Goal of the exercise
Return every record below exactly as given, images excluded.
BEGIN Source information
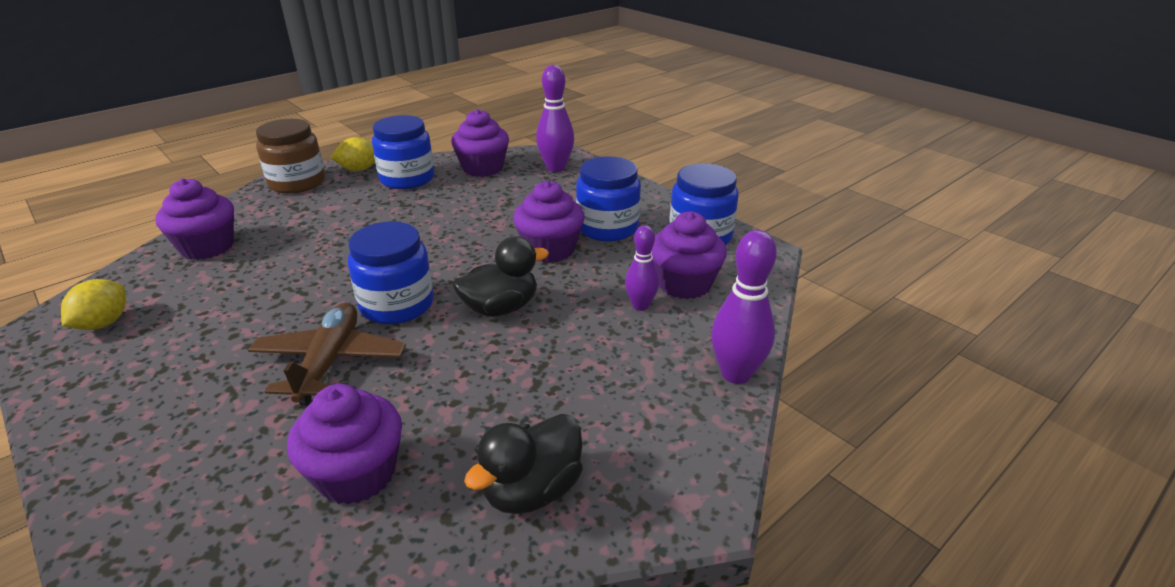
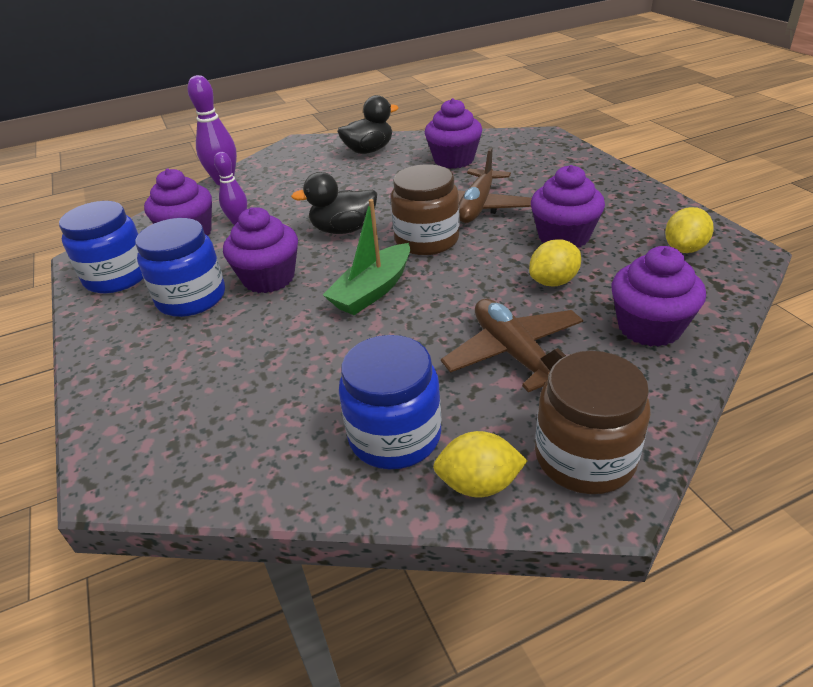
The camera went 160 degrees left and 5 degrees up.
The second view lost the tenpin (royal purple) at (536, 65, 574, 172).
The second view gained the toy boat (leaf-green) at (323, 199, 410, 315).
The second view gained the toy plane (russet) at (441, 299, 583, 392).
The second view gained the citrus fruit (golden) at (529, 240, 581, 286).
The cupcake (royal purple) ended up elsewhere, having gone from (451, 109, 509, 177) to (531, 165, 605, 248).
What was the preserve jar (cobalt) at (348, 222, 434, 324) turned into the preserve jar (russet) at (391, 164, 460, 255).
END Source information
Reply to the exercise
The camera went 160 degrees left and 5 degrees up.
The second view lost the tenpin (royal purple) at (536, 65, 574, 172).
The second view gained the toy boat (leaf-green) at (323, 199, 410, 315).
The second view gained the toy plane (russet) at (441, 299, 583, 392).
The second view gained the citrus fruit (golden) at (529, 240, 581, 286).
The cupcake (royal purple) ended up elsewhere, having gone from (451, 109, 509, 177) to (531, 165, 605, 248).
What was the preserve jar (cobalt) at (348, 222, 434, 324) turned into the preserve jar (russet) at (391, 164, 460, 255).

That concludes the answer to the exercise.